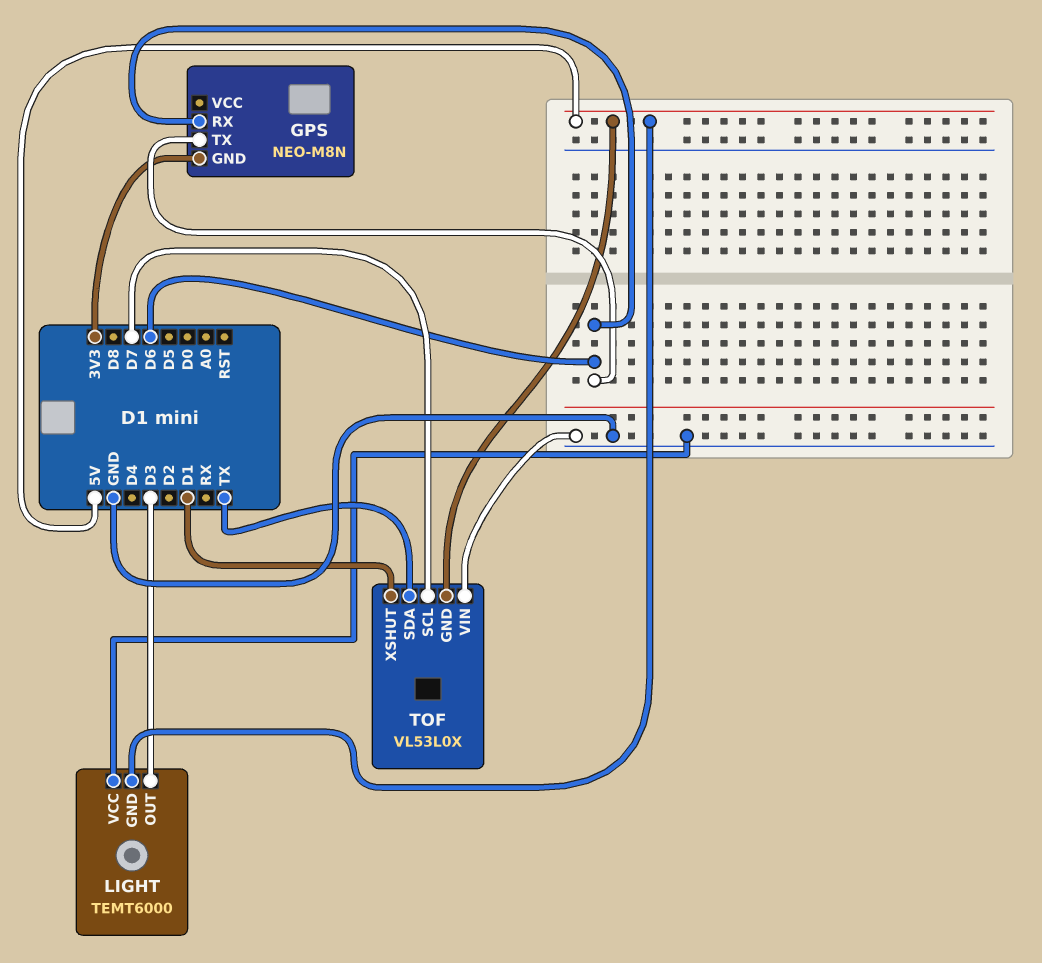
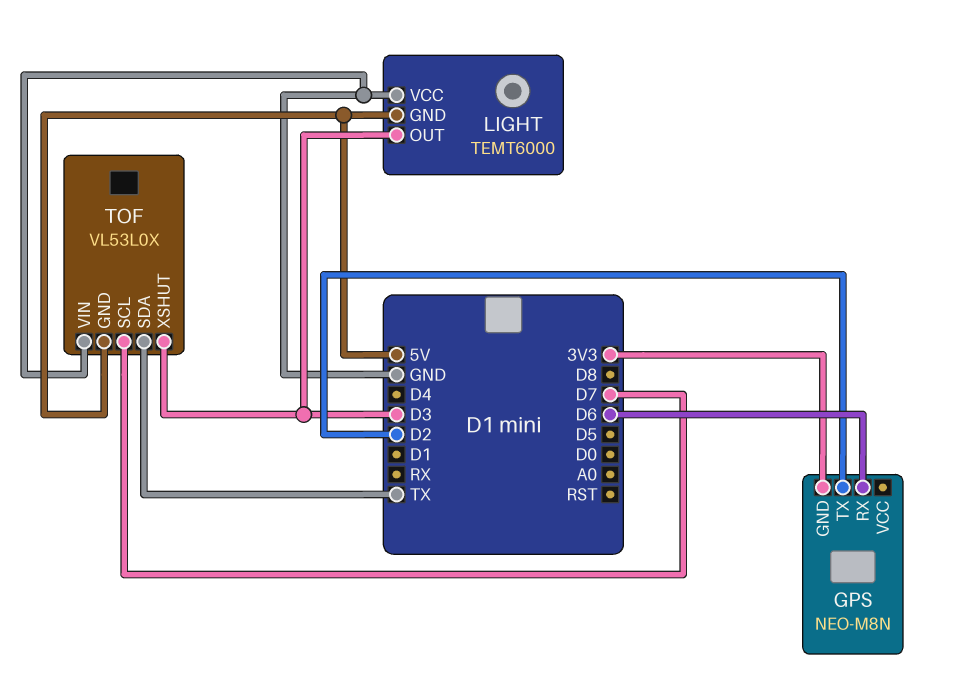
GPS pin TX: D6 -> D2
TOF pin XSHUT: D1 -> D3

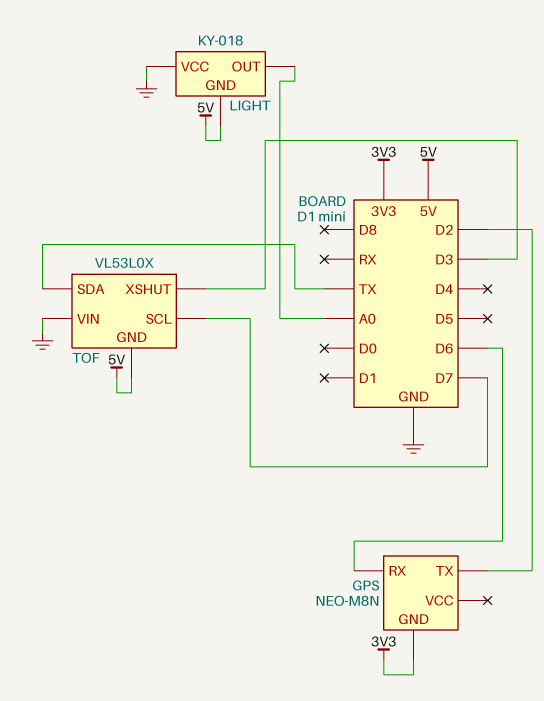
LIGHT: TEMT6000 -> KY-018
LIGHT pin OUT: D3 -> A0

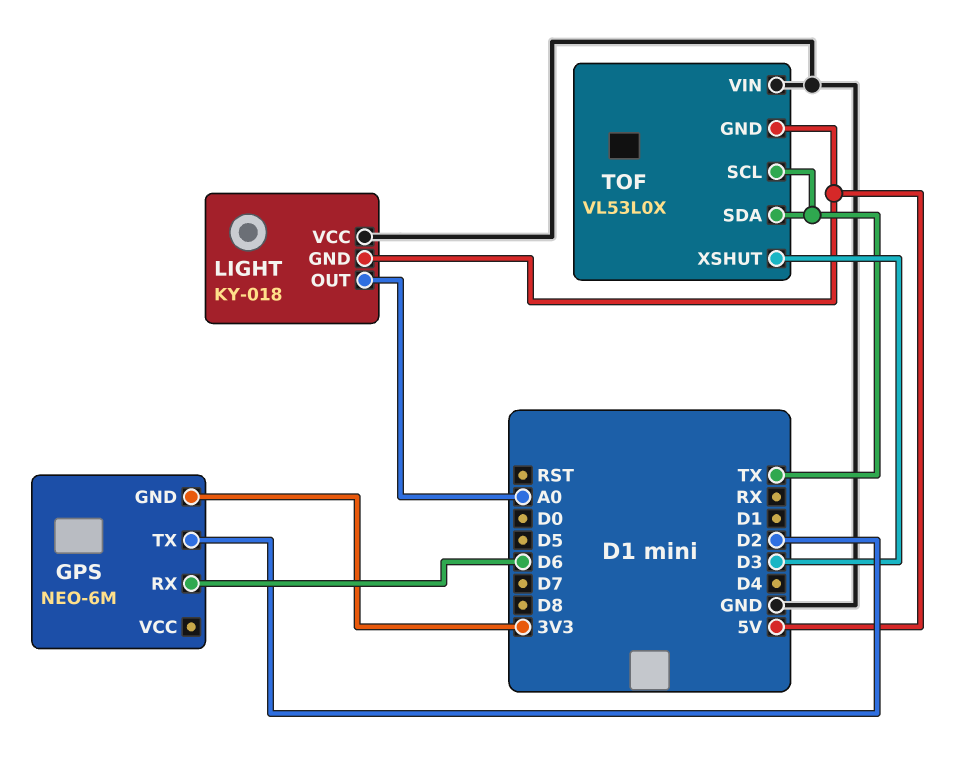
GPS: NEO-M8N -> NEO-6M
TOF pin SCL: D7 -> TX

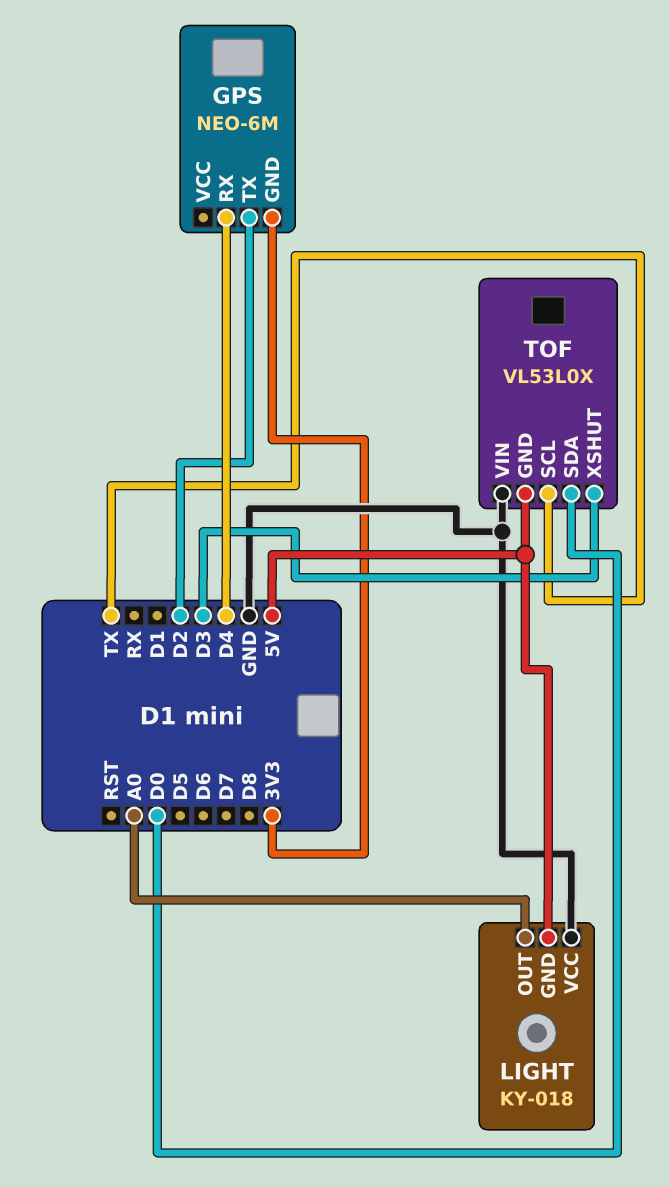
GPS pin RX: D6 -> D4
TOF pin SDA: TX -> D0

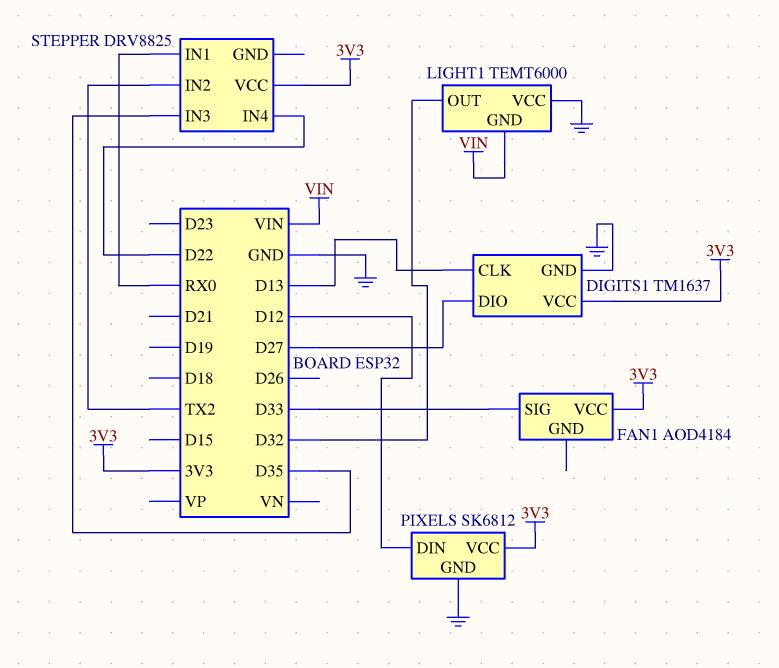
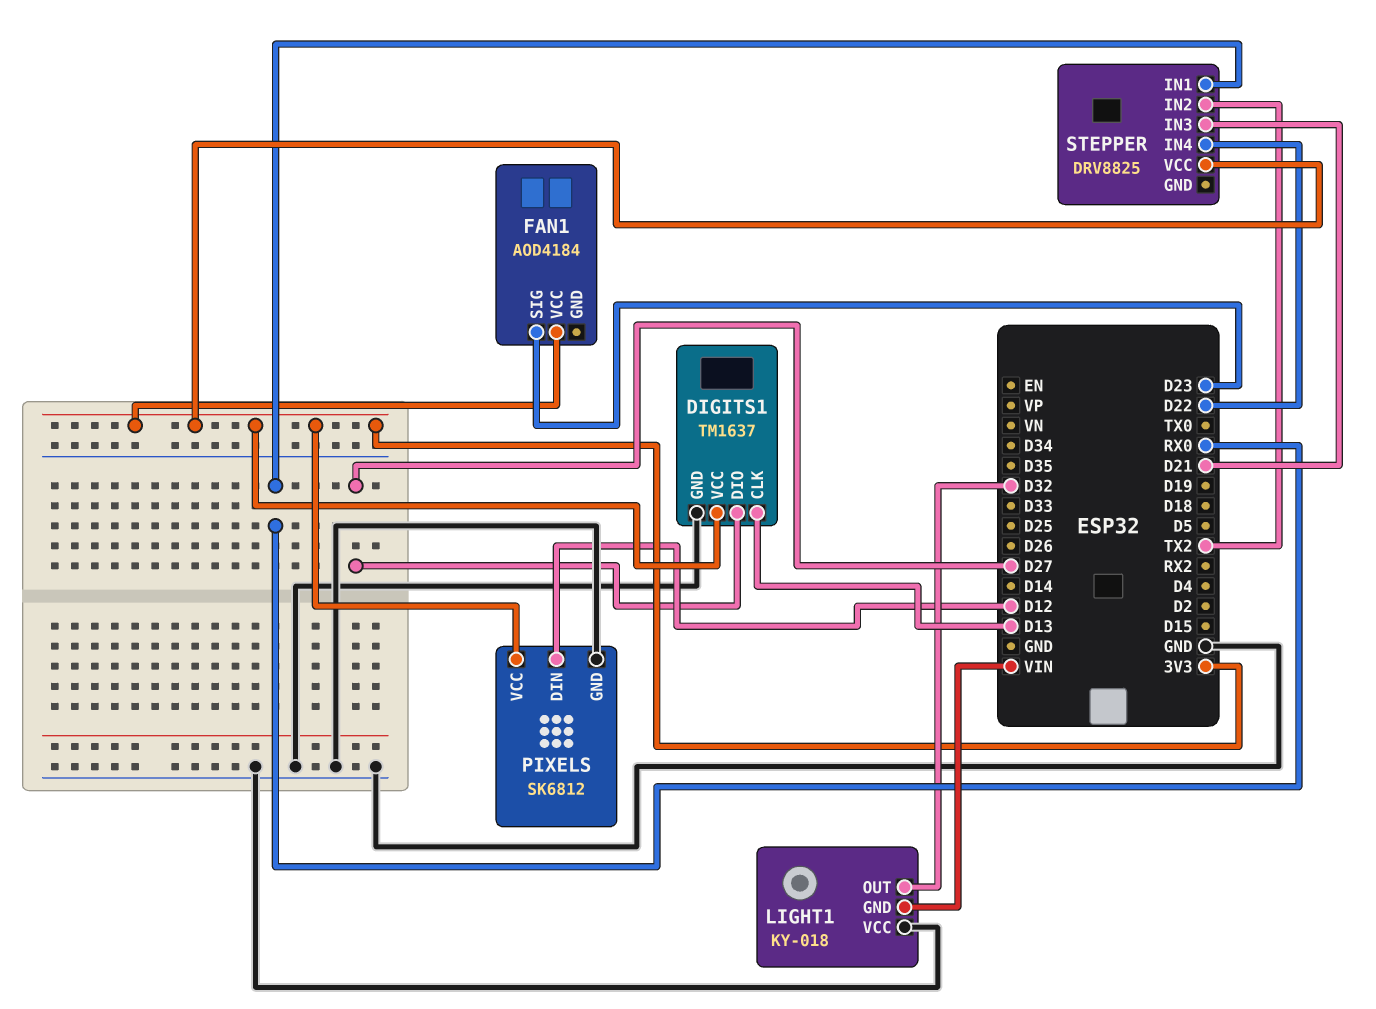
FAN1 pin SIG: D33 -> D23
LIGHT1: TEMT6000 -> KY-018
STEPPER pin IN3: D35 -> D21

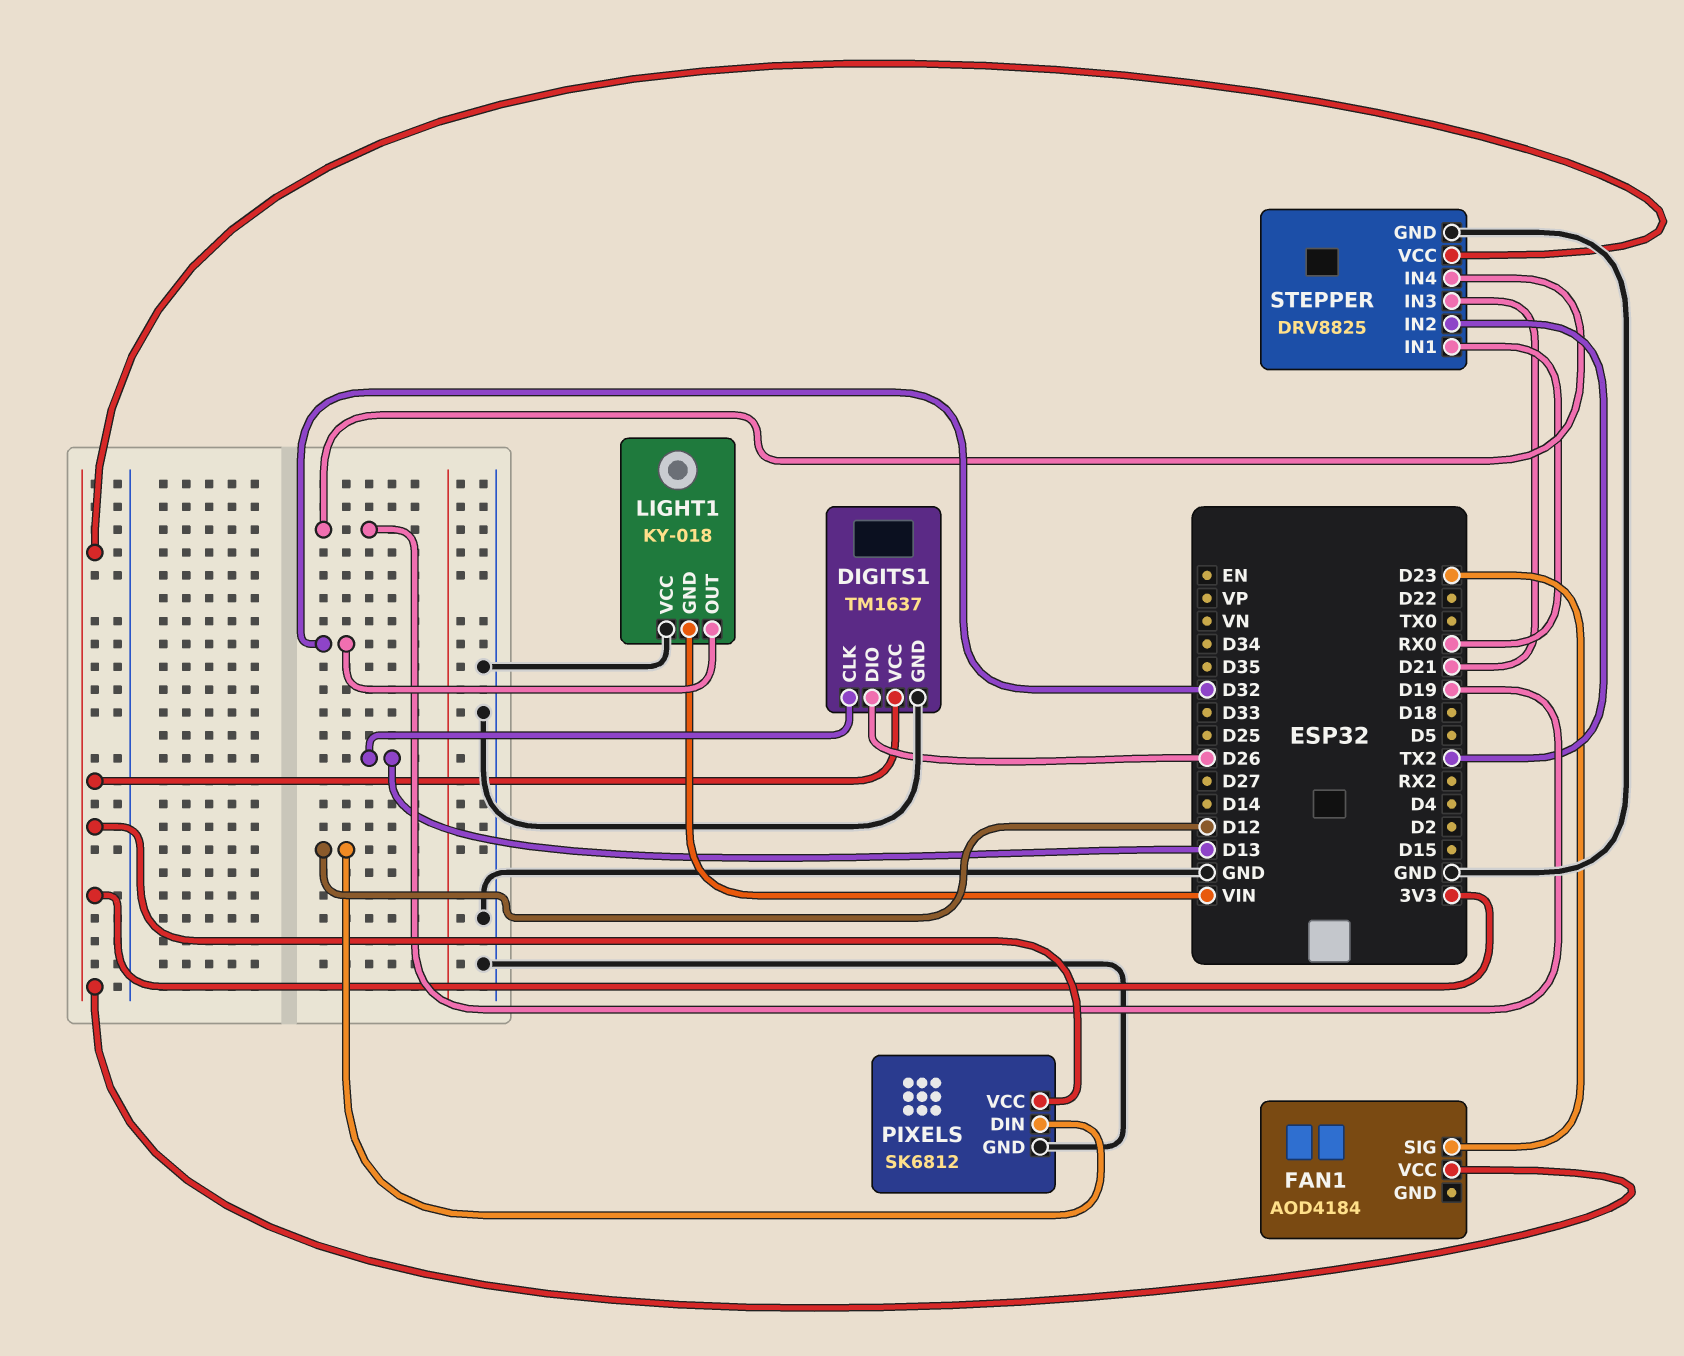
DIGITS1 pin DIO: D27 -> D26
STEPPER pin GND: none -> GND
STEPPER pin IN4: D22 -> D19

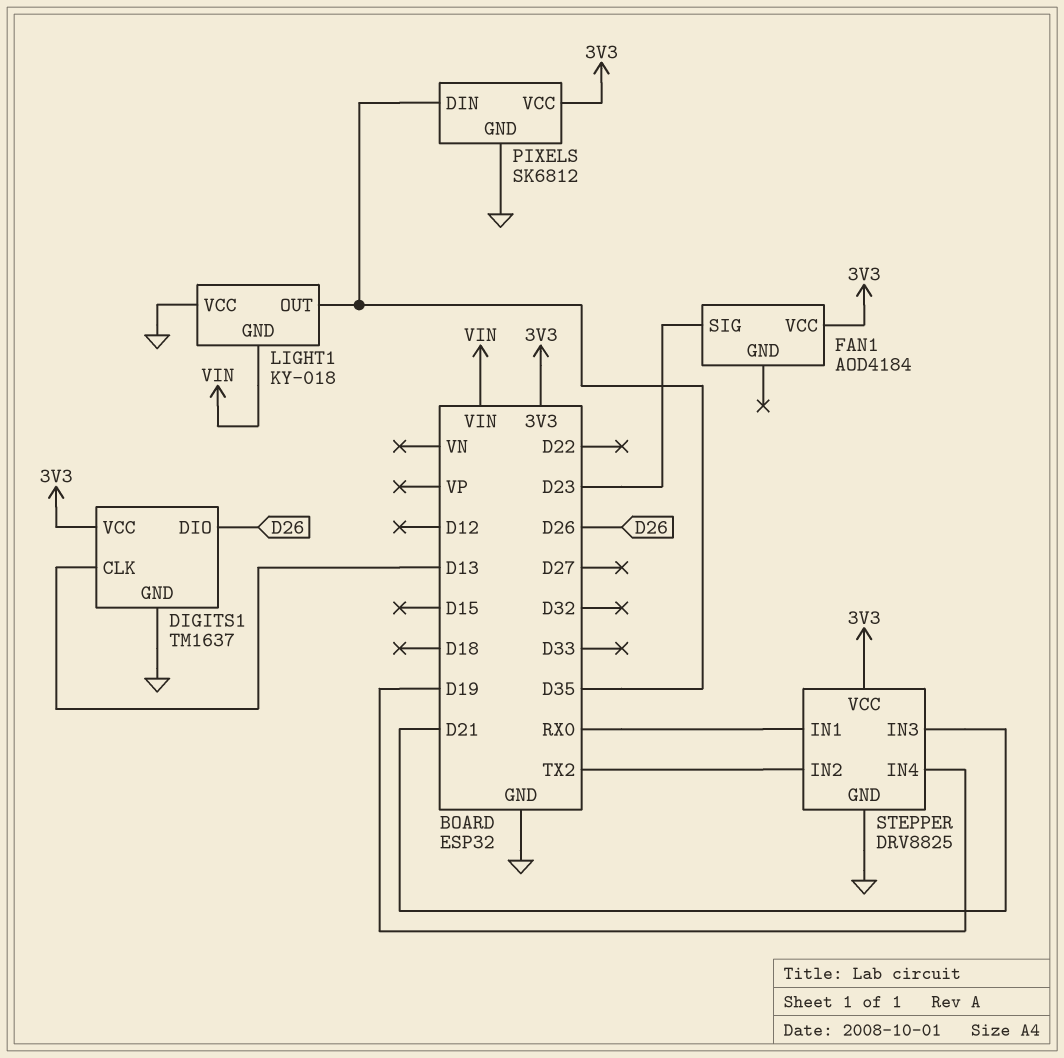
LIGHT1 pin OUT: D32 -> D35
PIXELS pin DIN: D12 -> D35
_ _ _ _ _
Print the complete listing exactly as it stands, without its pictures.

GPS pin TX: D6 -> D2
TOF pin XSHUT: D1 -> D3

LIGHT: TEMT6000 -> KY-018
LIGHT pin OUT: D3 -> A0

GPS: NEO-M8N -> NEO-6M
TOF pin SCL: D7 -> TX

GPS pin RX: D6 -> D4
TOF pin SDA: TX -> D0

FAN1 pin SIG: D33 -> D23
LIGHT1: TEMT6000 -> KY-018
STEPPER pin IN3: D35 -> D21

DIGITS1 pin DIO: D27 -> D26
STEPPER pin GND: none -> GND
STEPPER pin IN4: D22 -> D19

LIGHT1 pin OUT: D32 -> D35
PIXELS pin DIN: D12 -> D35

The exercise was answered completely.